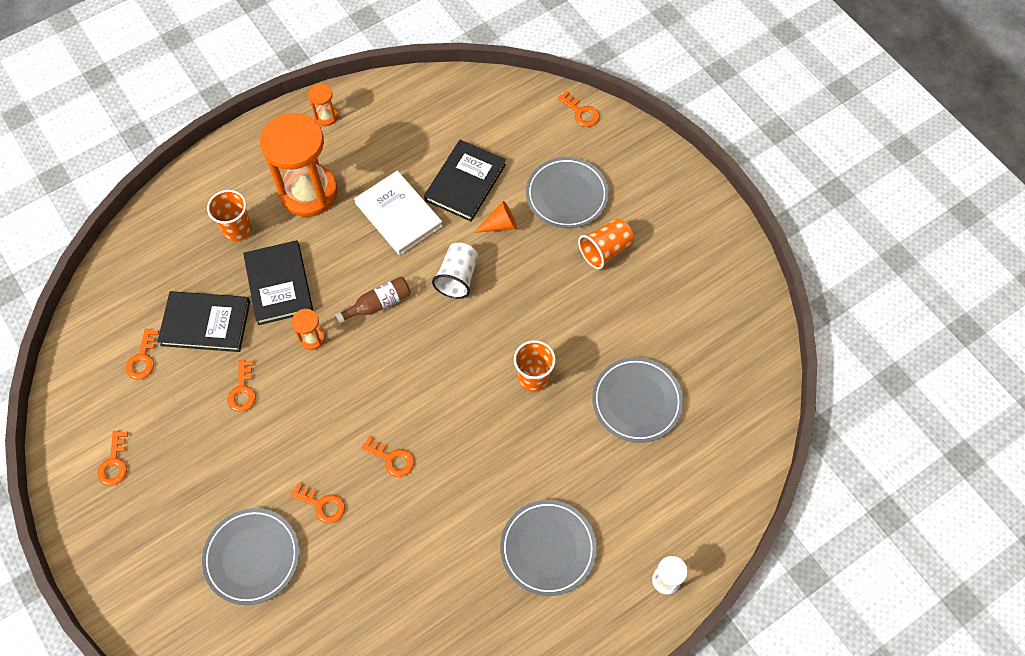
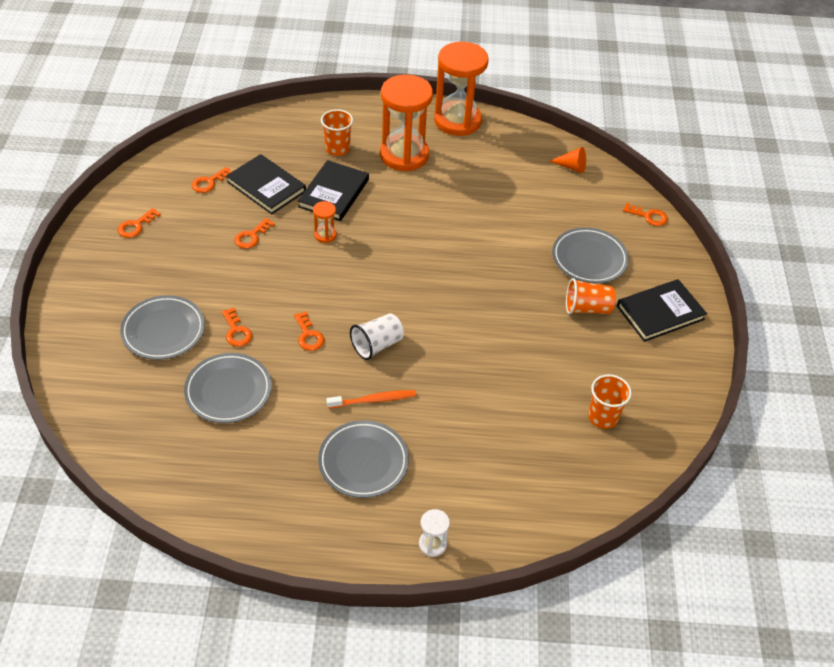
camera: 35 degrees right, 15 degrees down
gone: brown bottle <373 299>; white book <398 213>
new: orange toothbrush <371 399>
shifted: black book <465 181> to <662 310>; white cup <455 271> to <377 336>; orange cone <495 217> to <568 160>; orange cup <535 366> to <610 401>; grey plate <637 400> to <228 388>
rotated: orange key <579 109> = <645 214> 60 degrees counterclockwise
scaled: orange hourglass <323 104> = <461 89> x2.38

--

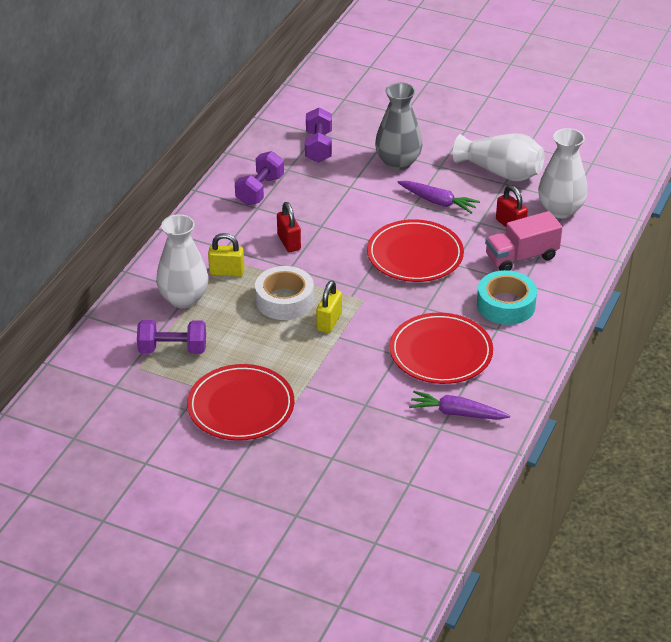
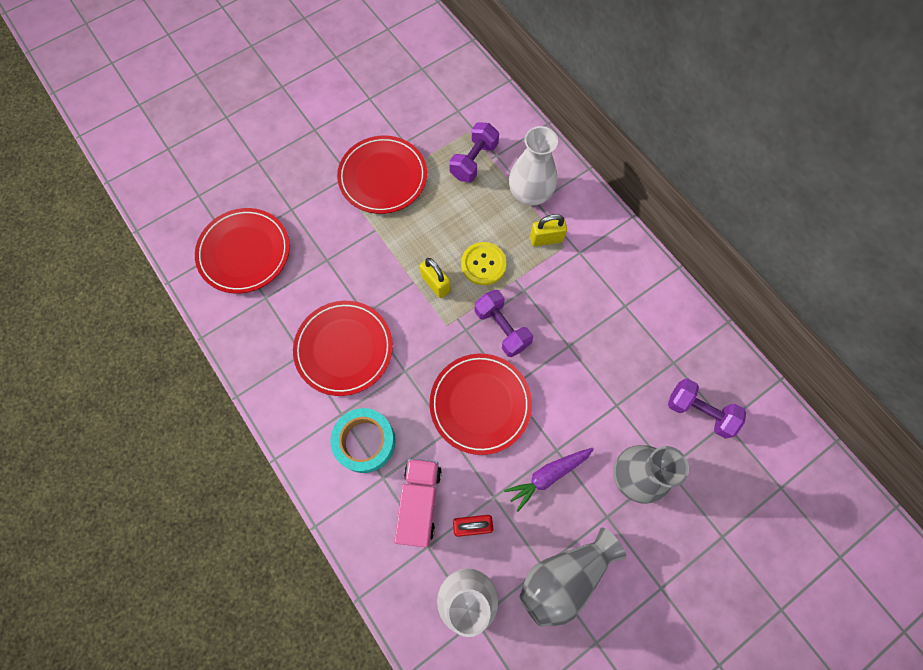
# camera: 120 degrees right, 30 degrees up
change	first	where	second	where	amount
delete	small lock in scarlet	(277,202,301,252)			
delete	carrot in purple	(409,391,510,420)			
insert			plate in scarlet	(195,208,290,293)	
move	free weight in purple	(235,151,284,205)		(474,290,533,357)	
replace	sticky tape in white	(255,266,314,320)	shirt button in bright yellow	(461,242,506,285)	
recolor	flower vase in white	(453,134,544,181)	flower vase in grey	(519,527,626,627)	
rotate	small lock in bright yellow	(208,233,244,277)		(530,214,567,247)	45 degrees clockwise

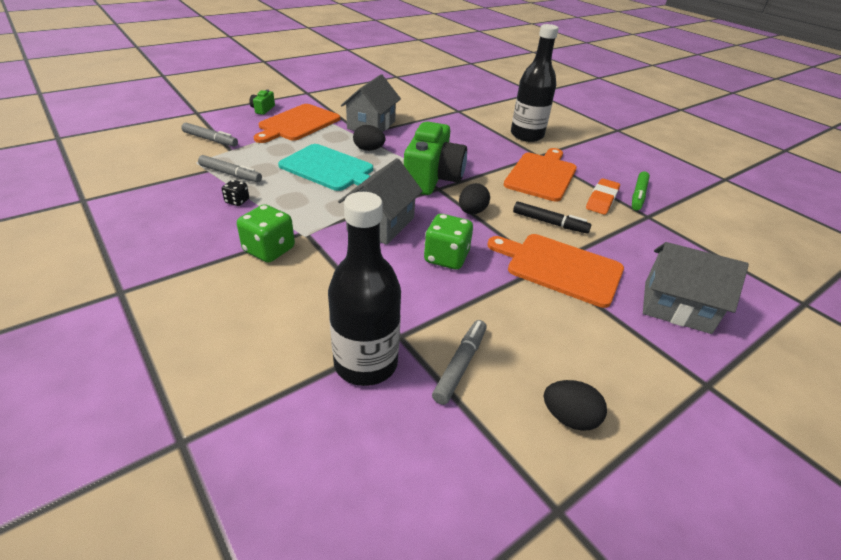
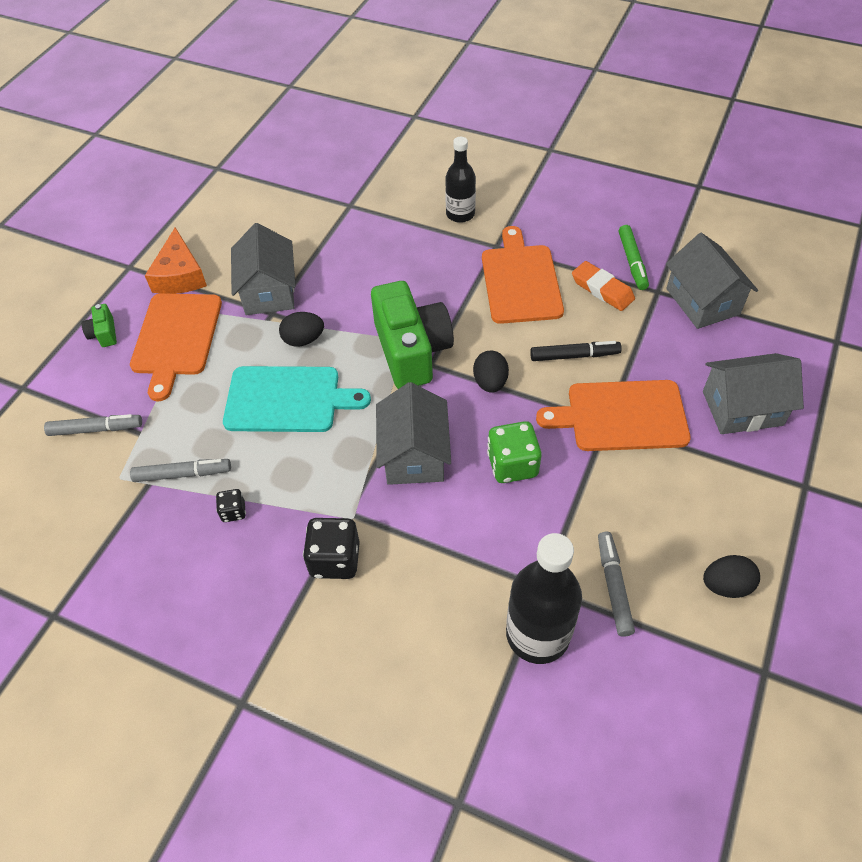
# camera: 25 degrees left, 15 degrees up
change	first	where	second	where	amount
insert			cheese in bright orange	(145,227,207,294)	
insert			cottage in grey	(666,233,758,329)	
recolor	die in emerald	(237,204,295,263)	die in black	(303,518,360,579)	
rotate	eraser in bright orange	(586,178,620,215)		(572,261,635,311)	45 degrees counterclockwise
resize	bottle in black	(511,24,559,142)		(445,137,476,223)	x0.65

REQUIRED ACTION: Show all of the lines above in which "purple" is present.

TASK ANSWER:
delete	carrot in purple	(409,391,510,420)			
move	free weight in purple	(235,151,284,205)		(474,290,533,357)	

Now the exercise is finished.